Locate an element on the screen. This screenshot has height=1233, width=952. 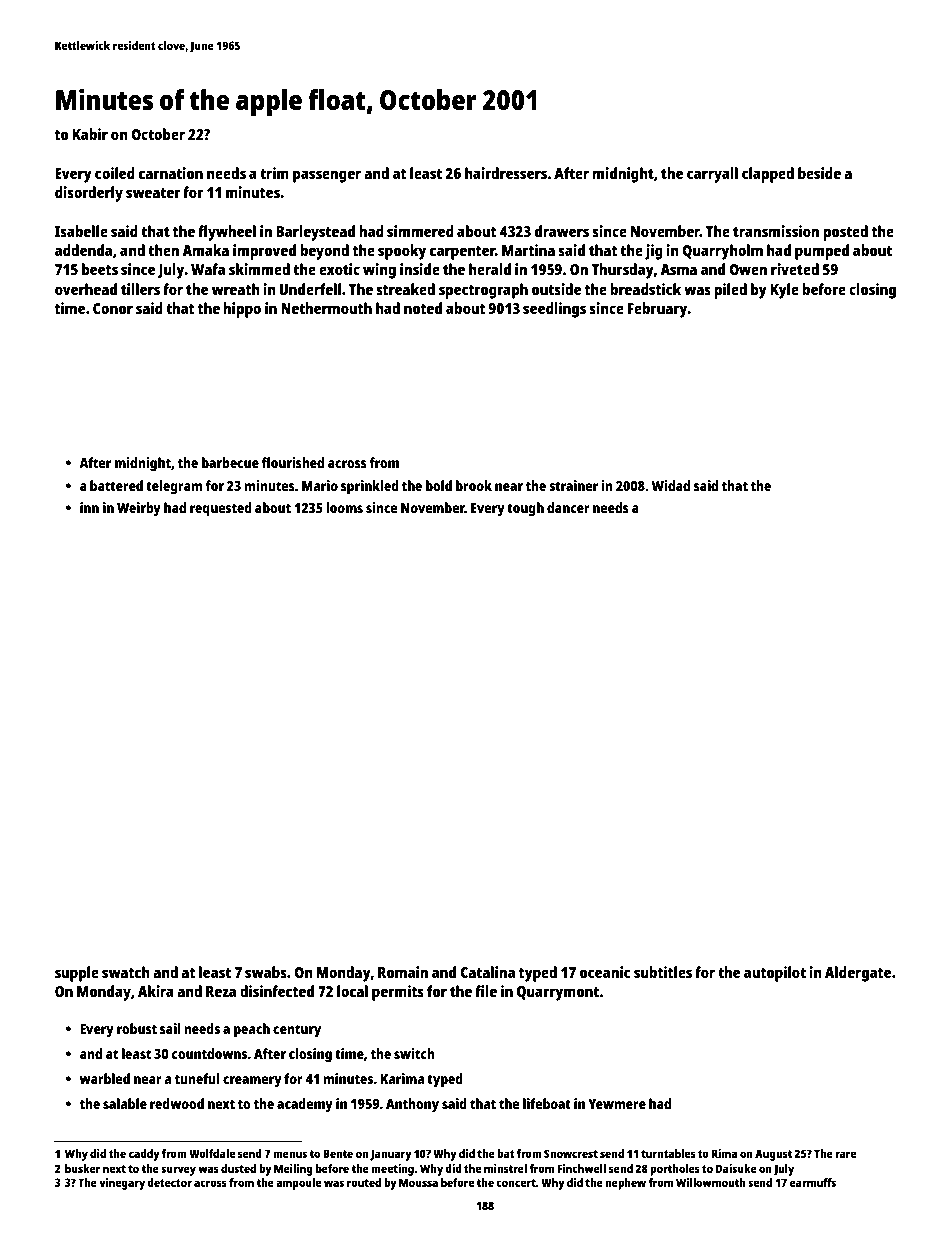
hairdressers is located at coordinates (506, 173).
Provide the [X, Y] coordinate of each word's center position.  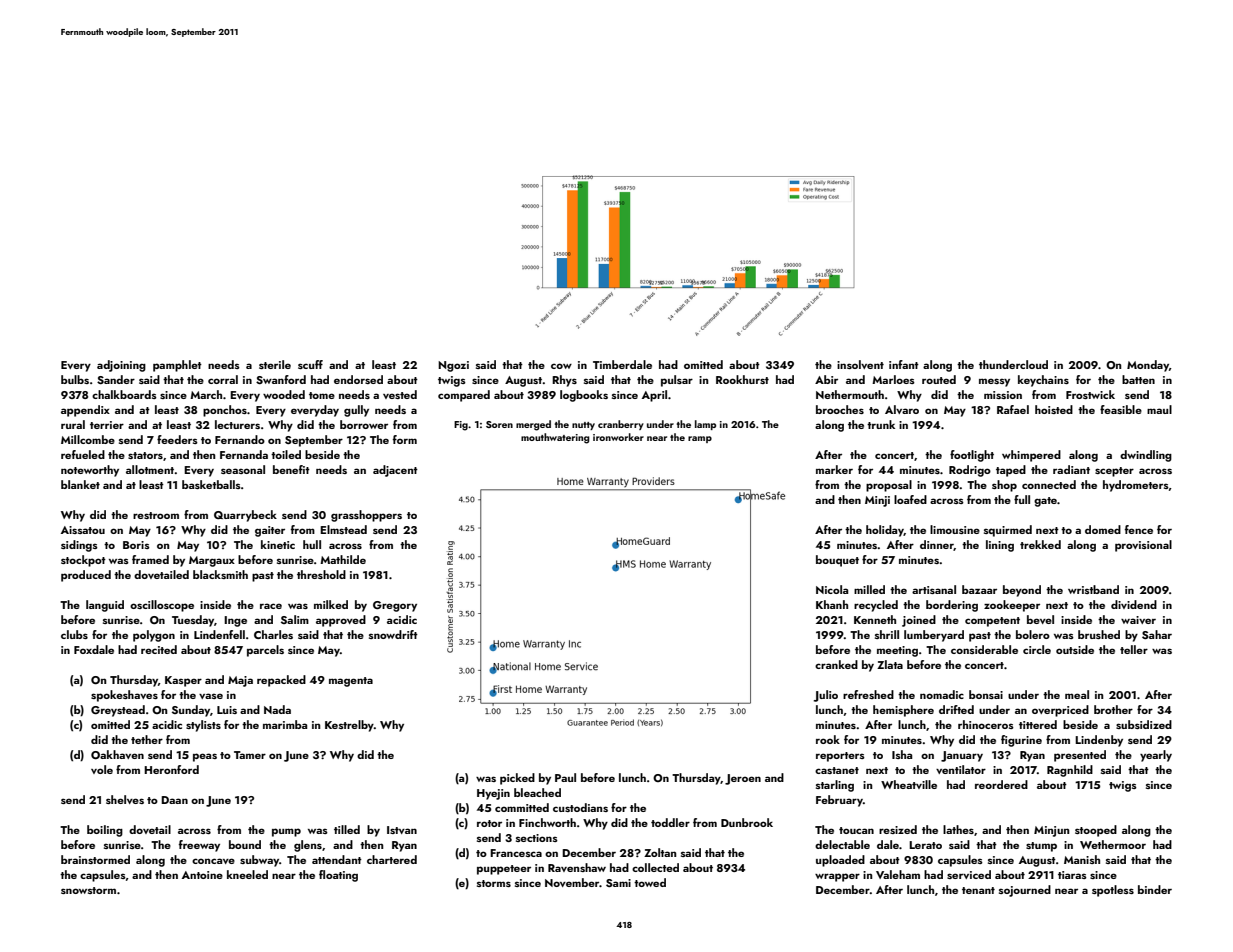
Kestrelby [349, 726]
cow [561, 366]
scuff [310, 364]
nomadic [942, 694]
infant [904, 364]
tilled [347, 829]
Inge [235, 621]
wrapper [837, 877]
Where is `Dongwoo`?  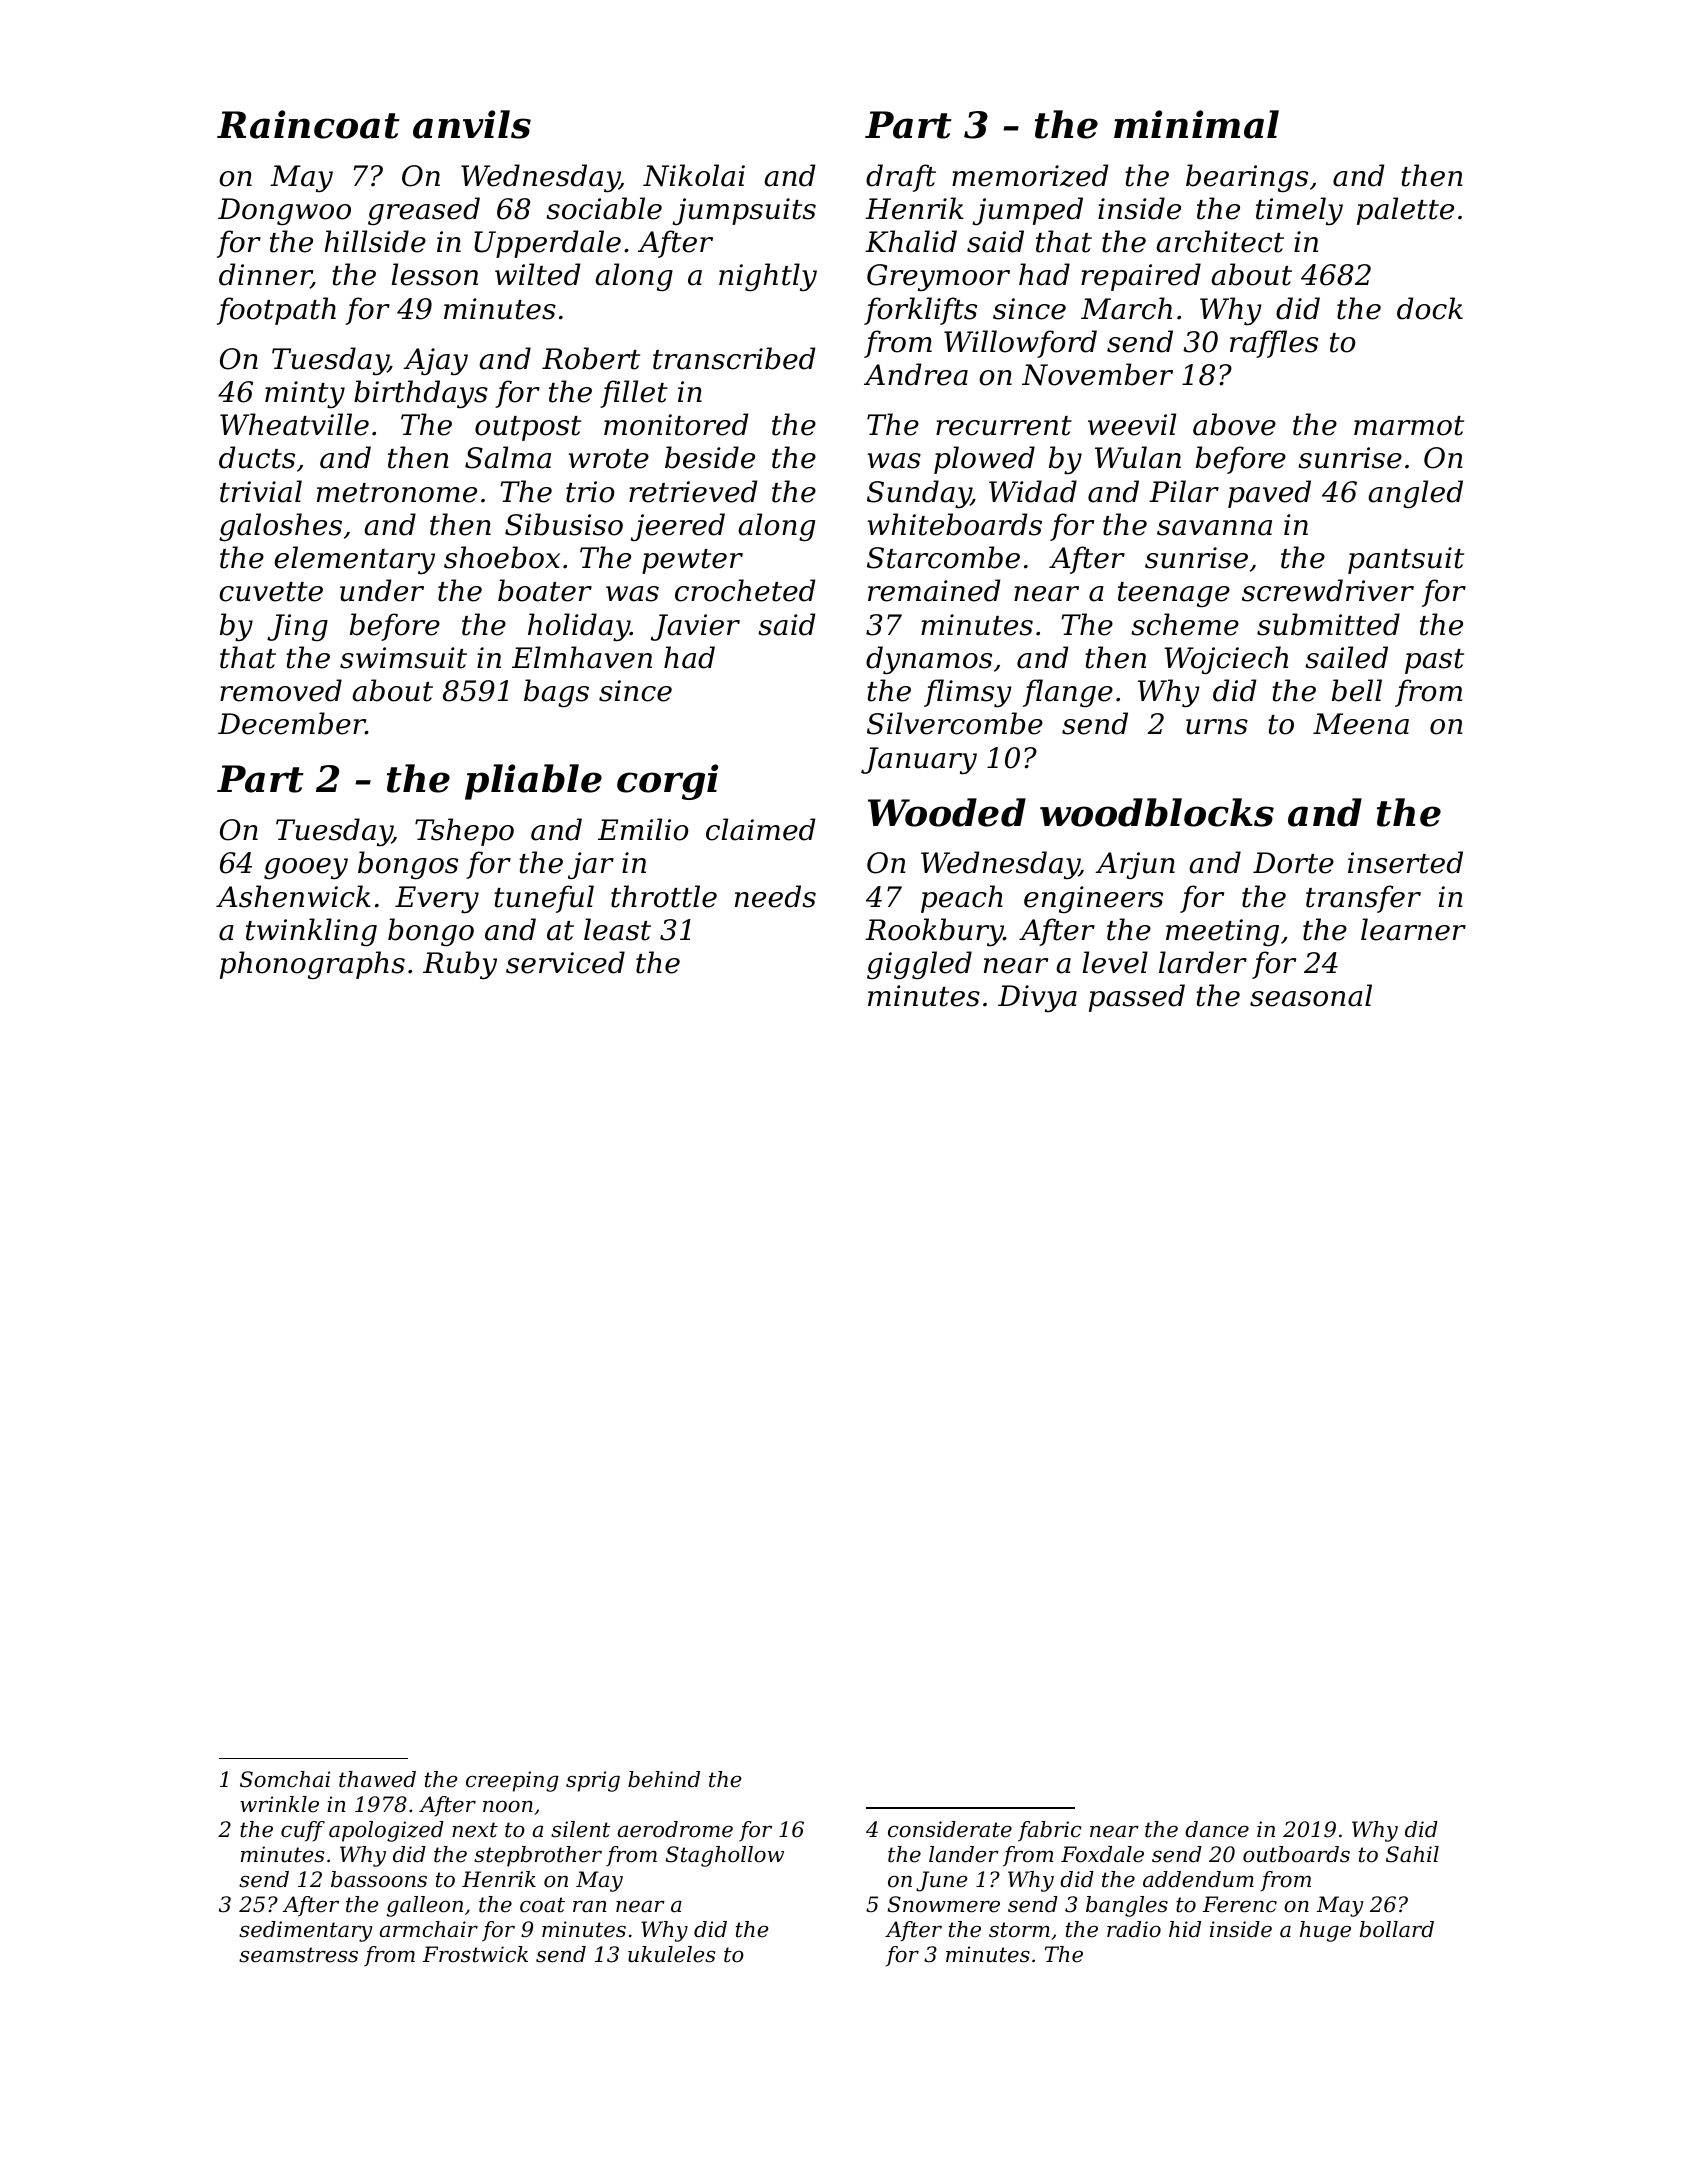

## [Exercise task]
Format every line of the records above as a JSON list of strings, one string per line, with blank lines omitted. Leave the pictures out.

## [Task response]
[
  "Locate an element on the screen. This screenshot has height=1233, width=952. ",
  "hairdressers is located at coordinates (506, 173).",
  "Provide the [X, Y] coordinate of each word's center position.  ",
  "Kestrelby [349, 726]",
  "cow [561, 366]",
  "scuff [310, 364]",
  "nomadic [942, 694]",
  "infant [904, 364]",
  "tilled [347, 829]",
  "Inge [235, 621]",
  "wrapper [837, 877]",
  "Where is `Dongwoo`?  "
]